=== Section Start ===

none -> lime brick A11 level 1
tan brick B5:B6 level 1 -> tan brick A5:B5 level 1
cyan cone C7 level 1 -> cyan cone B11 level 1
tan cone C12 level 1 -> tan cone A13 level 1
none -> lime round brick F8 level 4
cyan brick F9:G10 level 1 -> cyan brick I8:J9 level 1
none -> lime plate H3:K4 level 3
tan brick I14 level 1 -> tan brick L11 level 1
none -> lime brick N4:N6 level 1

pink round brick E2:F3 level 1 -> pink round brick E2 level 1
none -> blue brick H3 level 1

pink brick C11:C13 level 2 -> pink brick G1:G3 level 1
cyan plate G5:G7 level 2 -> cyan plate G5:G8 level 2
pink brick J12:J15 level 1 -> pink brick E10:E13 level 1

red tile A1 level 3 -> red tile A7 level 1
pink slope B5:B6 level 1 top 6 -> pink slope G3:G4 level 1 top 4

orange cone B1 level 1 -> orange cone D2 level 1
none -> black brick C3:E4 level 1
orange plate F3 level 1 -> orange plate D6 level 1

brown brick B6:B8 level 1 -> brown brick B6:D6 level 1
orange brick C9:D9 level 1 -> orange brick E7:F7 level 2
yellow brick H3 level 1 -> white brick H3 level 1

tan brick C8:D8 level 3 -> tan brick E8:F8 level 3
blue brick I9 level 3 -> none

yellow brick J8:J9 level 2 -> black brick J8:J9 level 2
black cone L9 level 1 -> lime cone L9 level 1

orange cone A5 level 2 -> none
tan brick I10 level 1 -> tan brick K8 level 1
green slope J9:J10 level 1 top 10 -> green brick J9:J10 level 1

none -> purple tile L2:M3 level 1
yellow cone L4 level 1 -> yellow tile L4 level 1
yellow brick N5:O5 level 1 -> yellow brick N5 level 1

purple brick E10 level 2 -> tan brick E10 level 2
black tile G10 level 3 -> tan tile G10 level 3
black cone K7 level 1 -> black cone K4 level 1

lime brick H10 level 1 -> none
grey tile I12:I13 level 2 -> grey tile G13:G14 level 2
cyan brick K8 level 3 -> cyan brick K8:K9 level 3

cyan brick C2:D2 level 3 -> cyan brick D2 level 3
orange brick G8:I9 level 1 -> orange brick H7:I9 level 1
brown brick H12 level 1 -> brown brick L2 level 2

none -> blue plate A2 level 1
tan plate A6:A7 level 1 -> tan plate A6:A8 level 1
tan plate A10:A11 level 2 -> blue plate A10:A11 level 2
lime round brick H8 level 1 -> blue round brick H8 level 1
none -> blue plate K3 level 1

=== Section End ===

> **What to work on**
Look through the records above for the string "lime", then copy every line that has it.

> **Task answer**
none -> lime brick A11 level 1
none -> lime round brick F8 level 4
none -> lime plate H3:K4 level 3
none -> lime brick N4:N6 level 1
black cone L9 level 1 -> lime cone L9 level 1
lime brick H10 level 1 -> none
lime round brick H8 level 1 -> blue round brick H8 level 1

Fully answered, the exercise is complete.